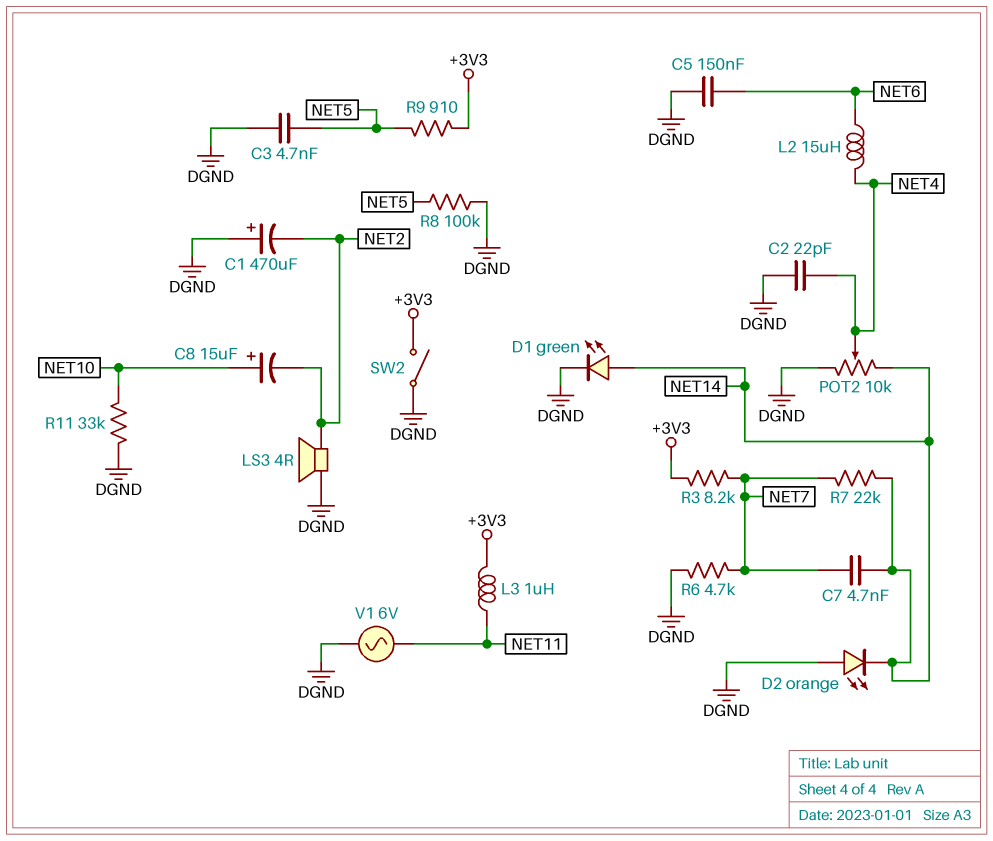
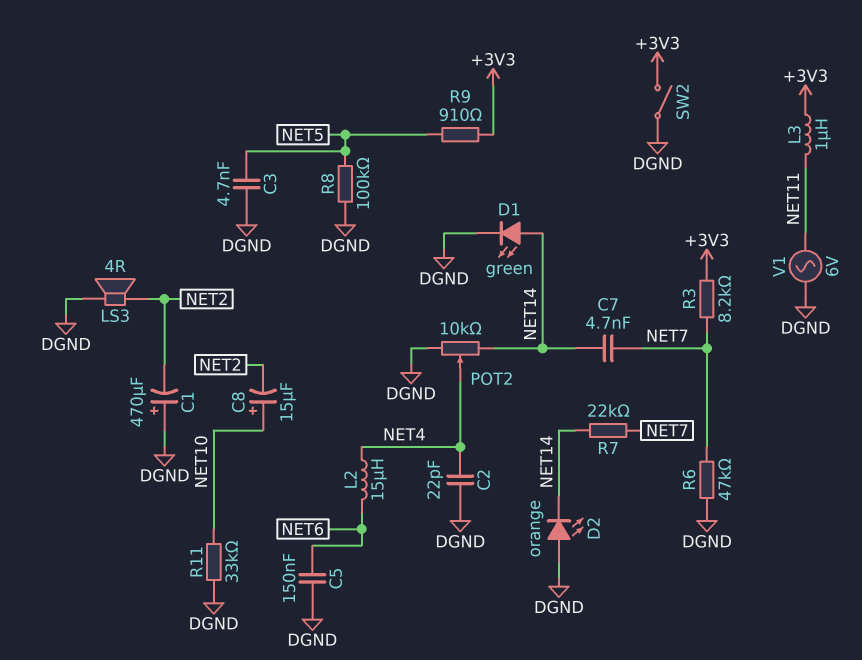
R6: 4.7k (DGND, NET7) -> 47k (DGND, NET7)

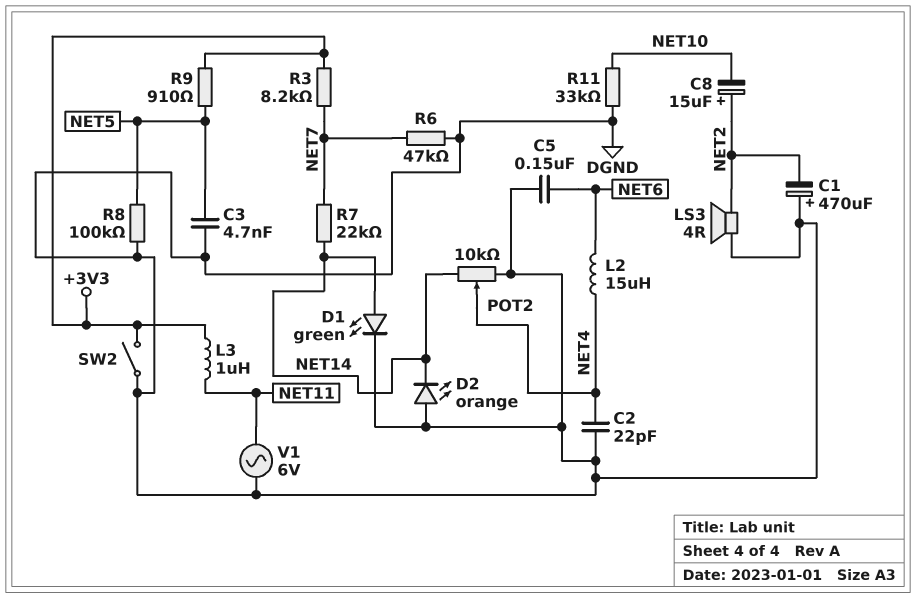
C7: 4.7nF (NET7, NET14) -> none
C8: 15uF (plus NET10, minus NET2) -> 15uF (plus NET2, minus NET10)

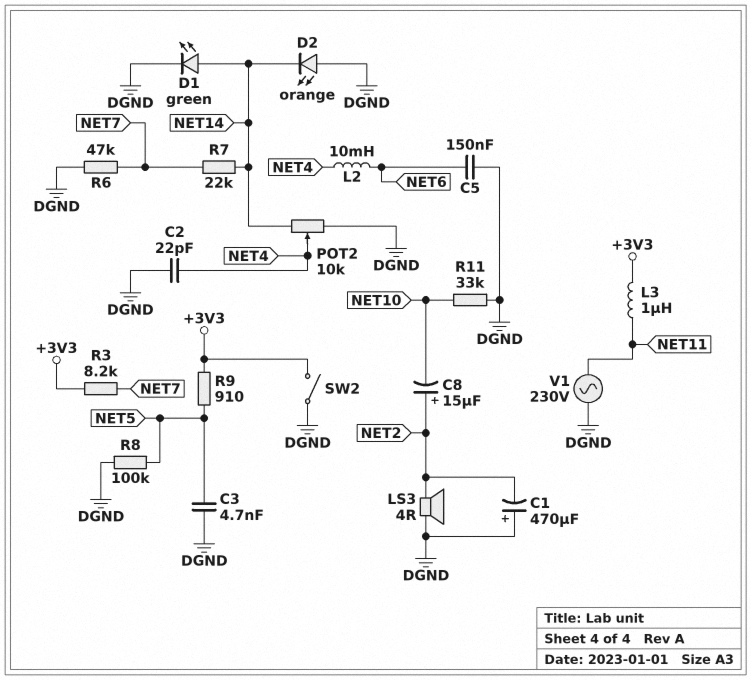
L2: 15uH (NET4, NET6) -> 10mH (NET4, NET6)
V1: AC 6V (DGND, NET11) -> AC 230V (DGND, NET11)

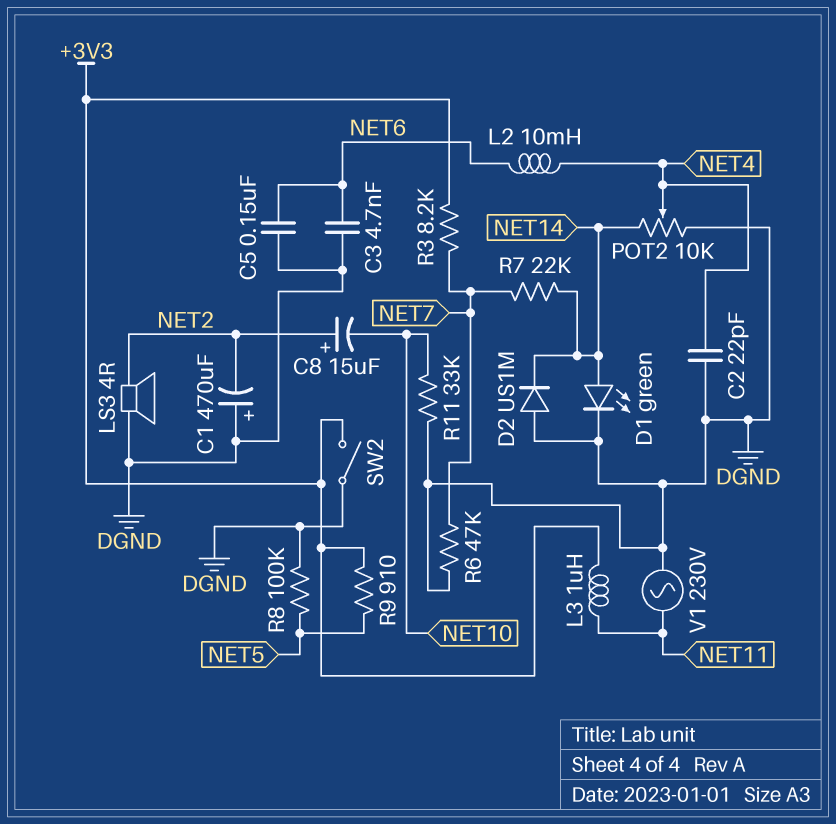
C3: 4.7nF (DGND, NET5) -> 4.7nF (DGND, NET6)
D2: LED orange (A DGND, K NET14) -> diode US1M (A DGND, K NET14)

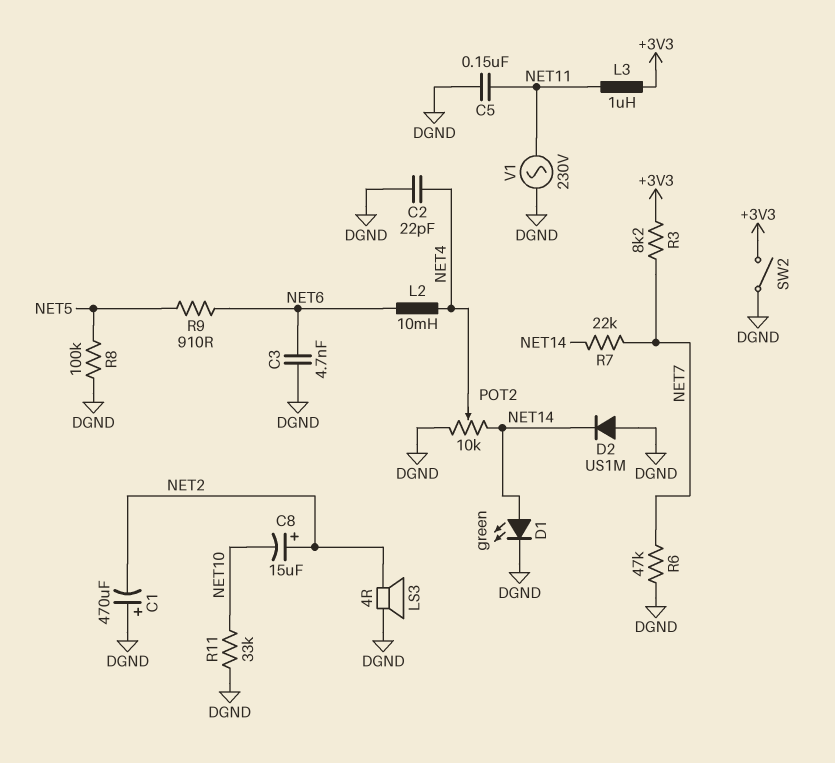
C5: 150nF (DGND, NET6) -> 150nF (DGND, NET11)
R9: 910 (+3V3, NET5) -> 910 (NET5, NET6)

* * * * * * *

TASK: The records above are to be transcribed in full, with images omitted.

ANSWER TO THE PROBLEM:
R6: 4.7k (DGND, NET7) -> 47k (DGND, NET7)

C7: 4.7nF (NET7, NET14) -> none
C8: 15uF (plus NET10, minus NET2) -> 15uF (plus NET2, minus NET10)

L2: 15uH (NET4, NET6) -> 10mH (NET4, NET6)
V1: AC 6V (DGND, NET11) -> AC 230V (DGND, NET11)

C3: 4.7nF (DGND, NET5) -> 4.7nF (DGND, NET6)
D2: LED orange (A DGND, K NET14) -> diode US1M (A DGND, K NET14)

C5: 150nF (DGND, NET6) -> 150nF (DGND, NET11)
R9: 910 (+3V3, NET5) -> 910 (NET5, NET6)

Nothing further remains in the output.